START STORED DATA

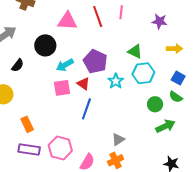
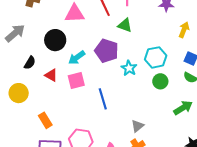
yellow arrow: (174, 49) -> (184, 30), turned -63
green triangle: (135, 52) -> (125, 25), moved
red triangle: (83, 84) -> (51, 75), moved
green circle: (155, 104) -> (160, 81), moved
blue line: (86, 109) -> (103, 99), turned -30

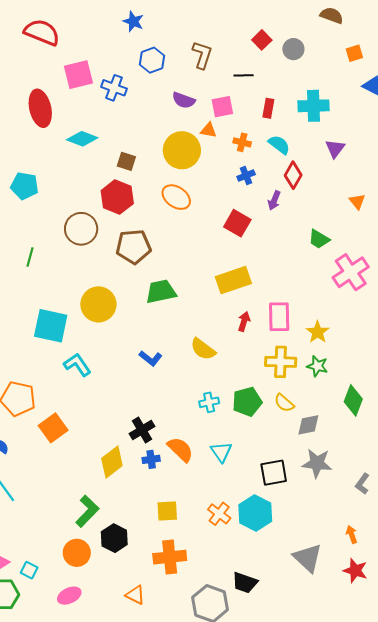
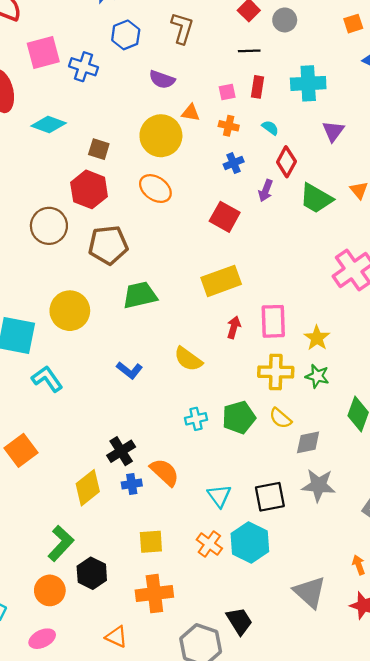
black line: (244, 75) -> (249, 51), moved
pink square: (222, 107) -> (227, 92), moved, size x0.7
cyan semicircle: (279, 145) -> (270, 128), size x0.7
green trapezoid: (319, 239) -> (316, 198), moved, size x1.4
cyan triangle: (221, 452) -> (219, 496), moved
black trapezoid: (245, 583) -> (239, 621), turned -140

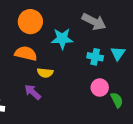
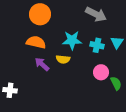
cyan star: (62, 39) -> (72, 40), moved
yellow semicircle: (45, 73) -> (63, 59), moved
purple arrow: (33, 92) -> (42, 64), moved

END STORED DATA
START STORED DATA

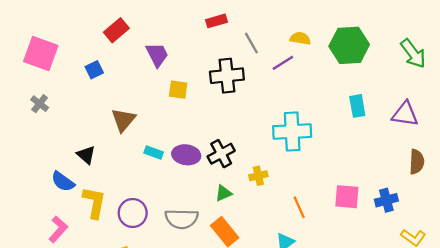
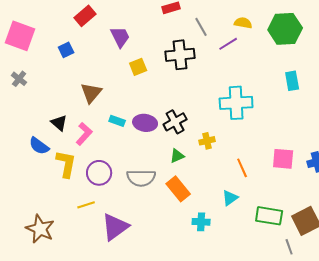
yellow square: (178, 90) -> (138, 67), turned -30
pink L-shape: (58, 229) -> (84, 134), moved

END STORED DATA
START STORED DATA

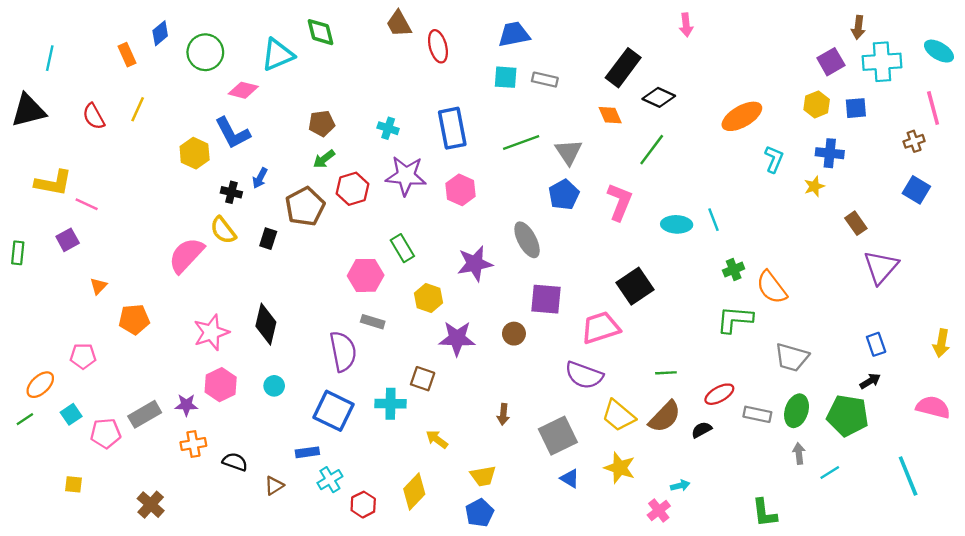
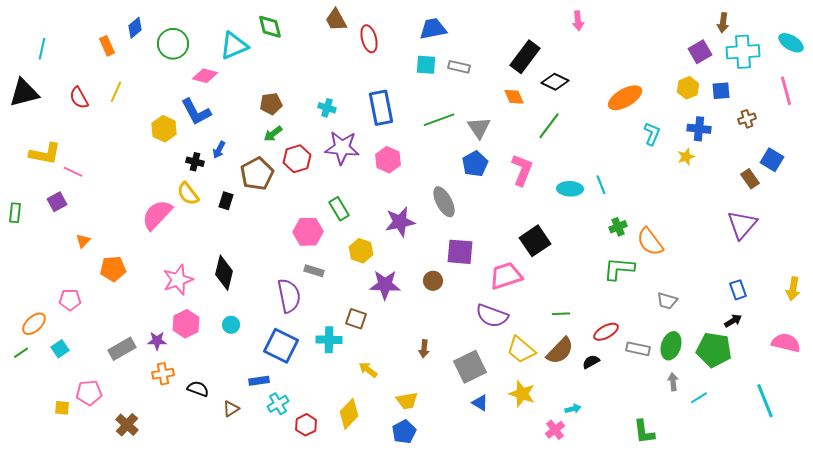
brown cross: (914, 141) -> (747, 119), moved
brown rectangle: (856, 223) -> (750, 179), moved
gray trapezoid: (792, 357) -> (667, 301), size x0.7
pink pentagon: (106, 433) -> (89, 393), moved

END STORED DATA

> [ASSIGNMENT]:
For this exercise, transcribe exactly the part of the records above that opens with the line containing "cyan semicircle: (279, 145)" and closes with the one containing "cyan star: (62, 39) -> (72, 40), moved". Pictures are not part of the copy.

> [OUTPUT FOR THIS EXERCISE]:
cyan semicircle: (279, 145) -> (270, 128), size x0.7
green trapezoid: (319, 239) -> (316, 198), moved, size x1.4
cyan triangle: (221, 452) -> (219, 496), moved
black trapezoid: (245, 583) -> (239, 621), turned -140

cyan star: (62, 39) -> (72, 40), moved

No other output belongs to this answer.